## [Task to carry out]
Where a picture appears, omit it; repeat everything else in the records exactly.

## [Dataset entries]

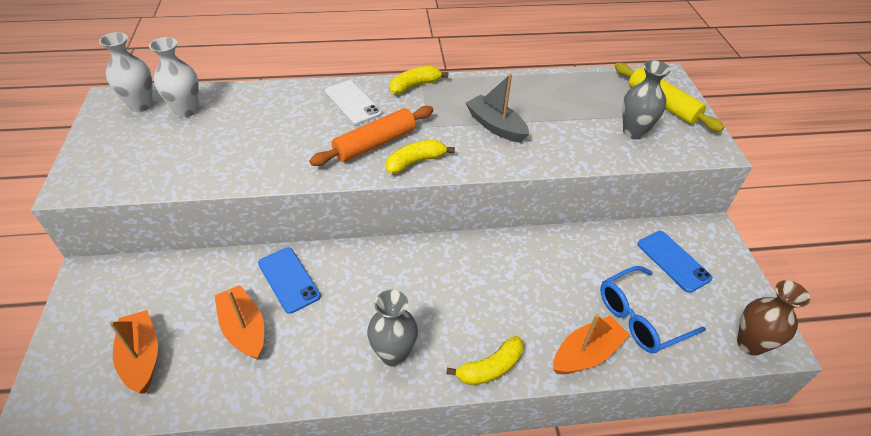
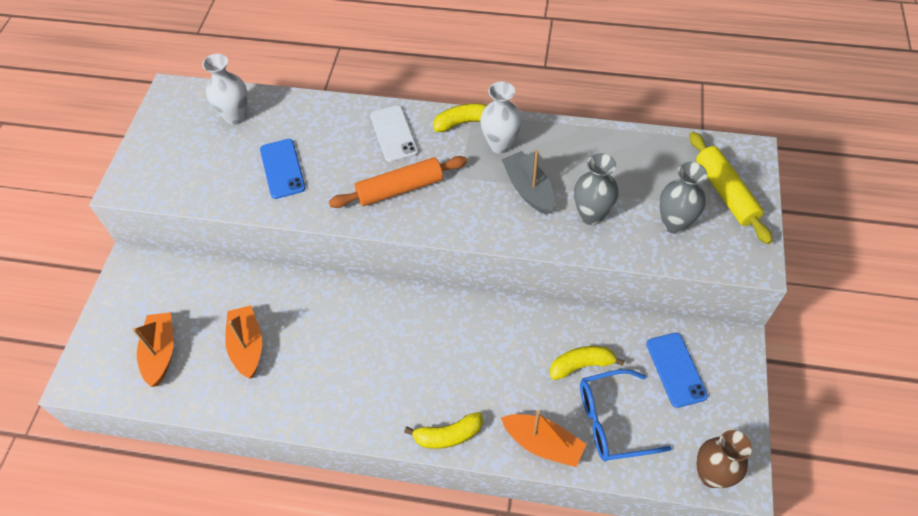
camera: 20 degrees right, 10 degrees up
(141, 105) = (197, 103): white vase -> white vase (500, 145)
(288, 280) = (296, 306): blue phone -> blue phone (282, 169)
(393, 354) = (367, 401): grey vase -> grey vase (591, 215)
(415, 162) = (431, 218): yellow banana -> yellow banana (581, 365)
(586, 353) = (543, 444): orange boat -> orange boat turned 45 degrees clockwise

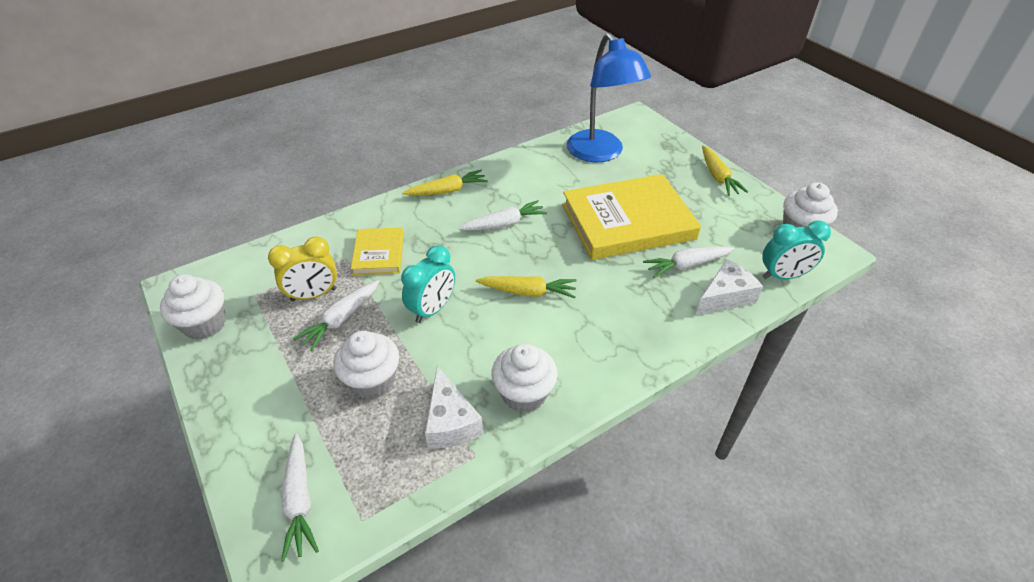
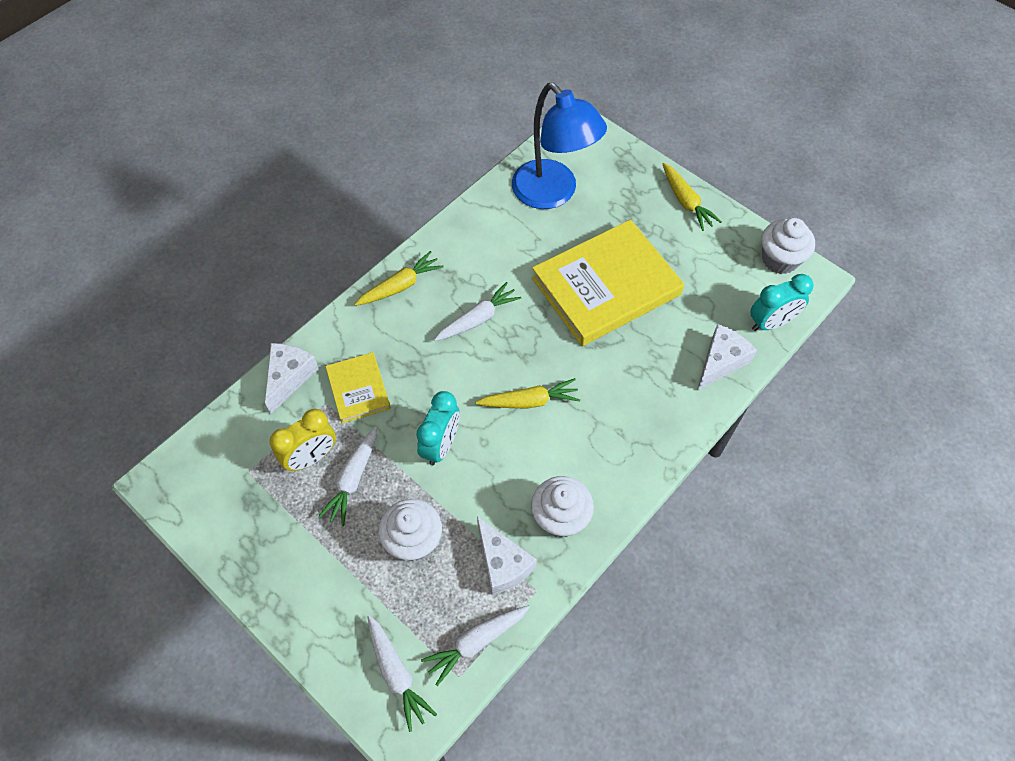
camera: 15 degrees left, 15 degrees up
(205, 324) = (214, 520): white cupcake -> none
(325, 234) = (289, 377): none -> white cheese
(686, 265) = (677, 331): white carrot -> white carrot (476, 642)

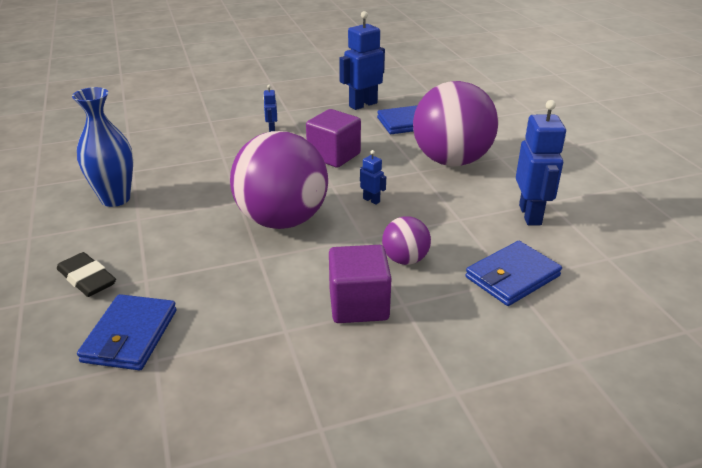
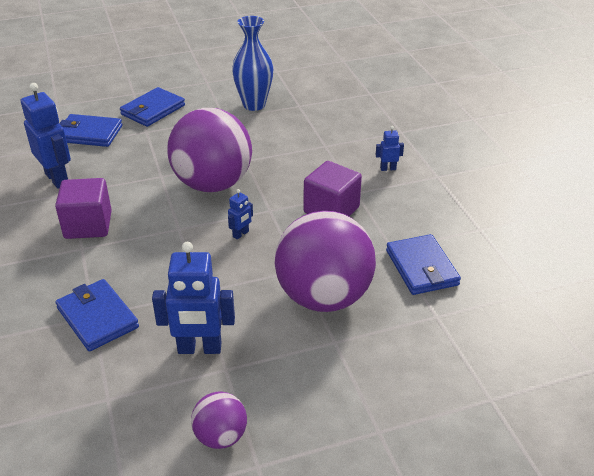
camera: 90 degrees right, 5 degrees up
(87, 279) = (153, 110): black eraser -> blue wallet
(363, 104) = (467, 231): blue robot -> blue robot (57, 179)
(405, 259) = (140, 252): purple ball -> purple ball (220, 436)

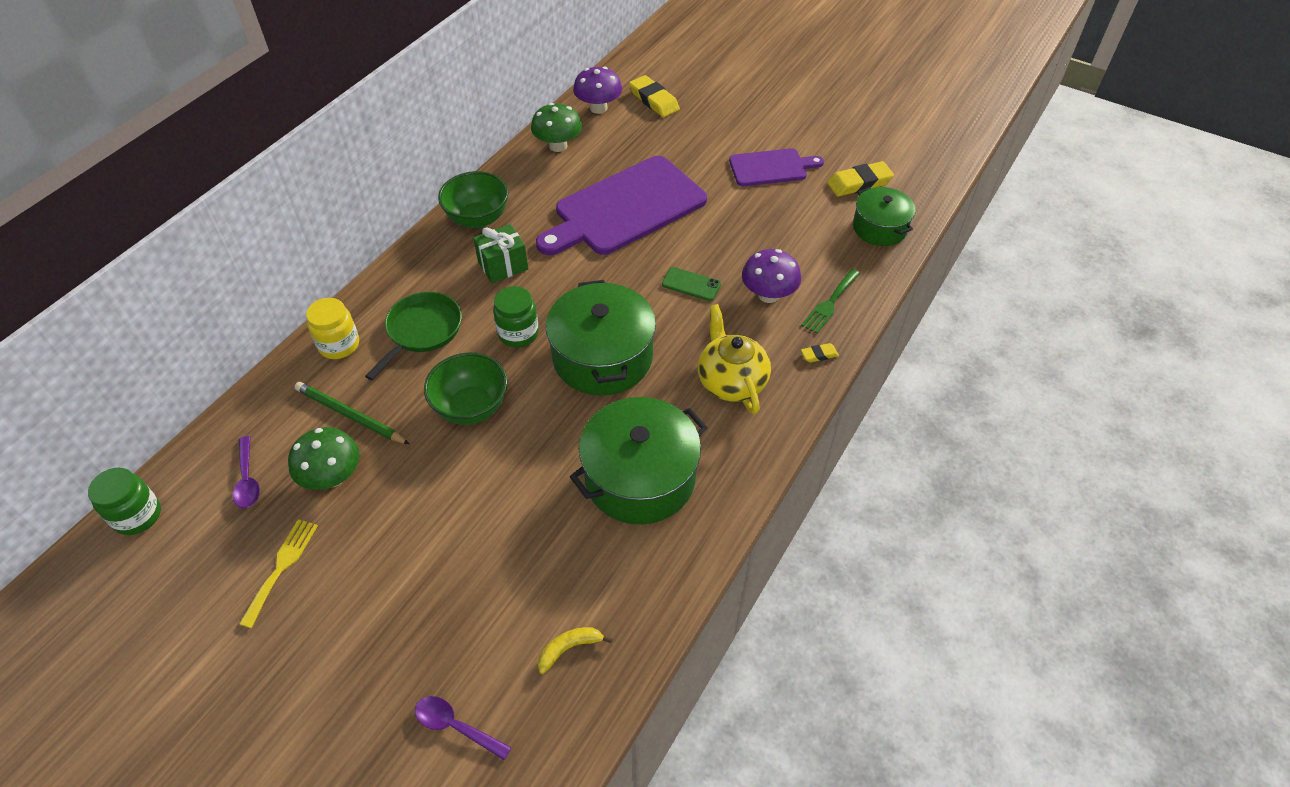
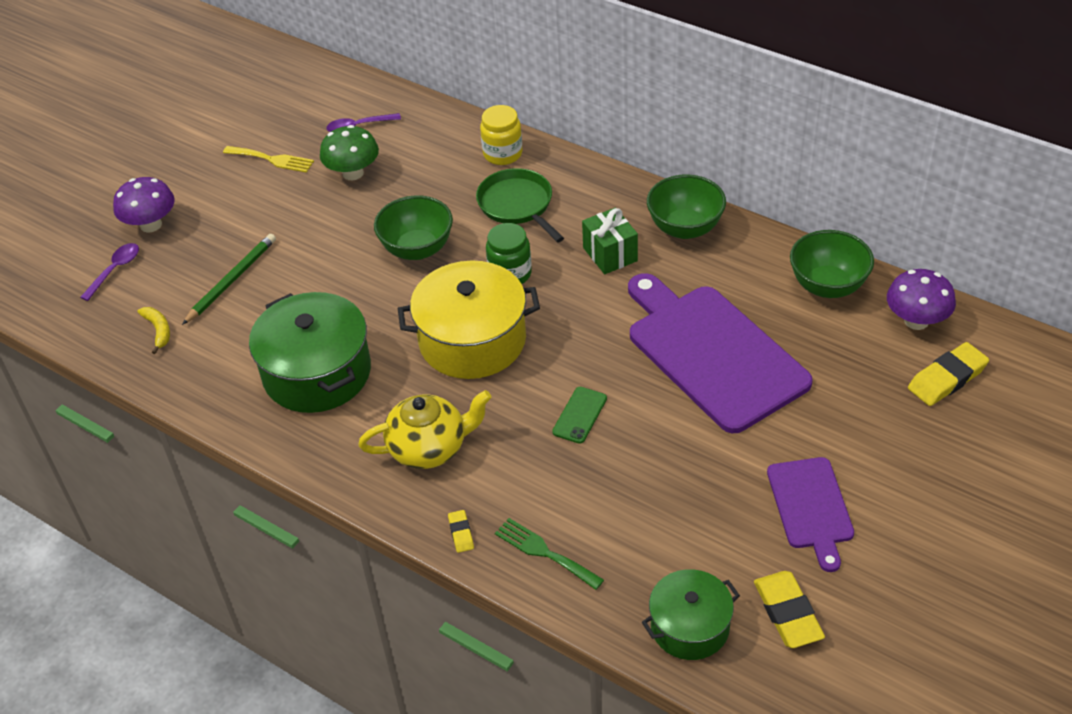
camera: 95 degrees right, 5 degrees down
(137, 515) = (334, 78): green jar -> none
(350, 415) = (417, 173): green pencil -> green pencil (231, 280)
(422, 331) = (517, 205): green pan -> green pan turned 150 degrees counterclockwise
(558, 146) = (827, 286): green mushroom -> green bowl
(602, 357) = (472, 340): green pot -> yellow pot
(768, 295) = (560, 489): purple mushroom -> purple mushroom (151, 225)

## [Result of this exercise]
camera: 20 degrees right, 10 degrees up
(141, 105) = (197, 103): white vase -> white vase (500, 145)
(288, 280) = (296, 306): blue phone -> blue phone (282, 169)
(393, 354) = (367, 401): grey vase -> grey vase (591, 215)
(415, 162) = (431, 218): yellow banana -> yellow banana (581, 365)
(586, 353) = (543, 444): orange boat -> orange boat turned 45 degrees clockwise

camera: 15 degrees left, 15 degrees up
(205, 324) = (214, 520): white cupcake -> none
(325, 234) = (289, 377): none -> white cheese
(686, 265) = (677, 331): white carrot -> white carrot (476, 642)

camera: 90 degrees right, 5 degrees up
(87, 279) = (153, 110): black eraser -> blue wallet
(363, 104) = (467, 231): blue robot -> blue robot (57, 179)
(405, 259) = (140, 252): purple ball -> purple ball (220, 436)

camera: 95 degrees right, 5 degrees down
(137, 515) = (334, 78): green jar -> none
(350, 415) = (417, 173): green pencil -> green pencil (231, 280)
(422, 331) = (517, 205): green pan -> green pan turned 150 degrees counterclockwise
(558, 146) = (827, 286): green mushroom -> green bowl
(602, 357) = (472, 340): green pot -> yellow pot
(768, 295) = (560, 489): purple mushroom -> purple mushroom (151, 225)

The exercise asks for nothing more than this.